What the task requires |
Would you please repeat all of the data exactly, omitting the pictures?

Supplied information |
---------------

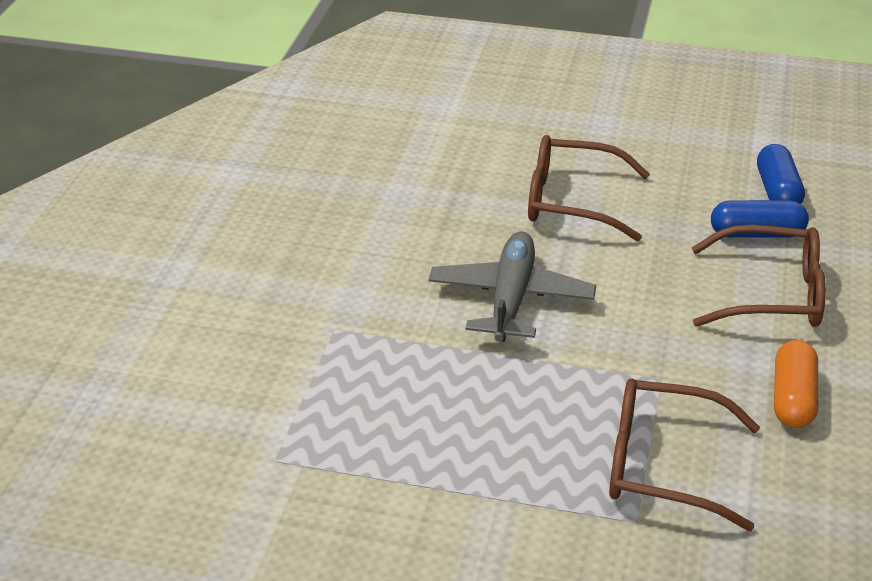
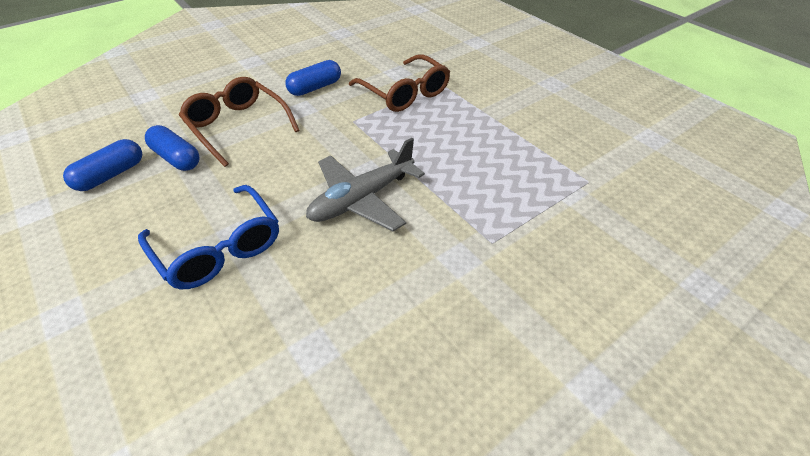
camera: 140 degrees left, 10 degrees up
(572, 201) = (219, 248): brown glasses -> blue glasses
(793, 399) = (315, 88): orange capsule -> blue capsule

---------------

Your response |
camera: 140 degrees left, 10 degrees up
(572, 201) = (219, 248): brown glasses -> blue glasses
(793, 399) = (315, 88): orange capsule -> blue capsule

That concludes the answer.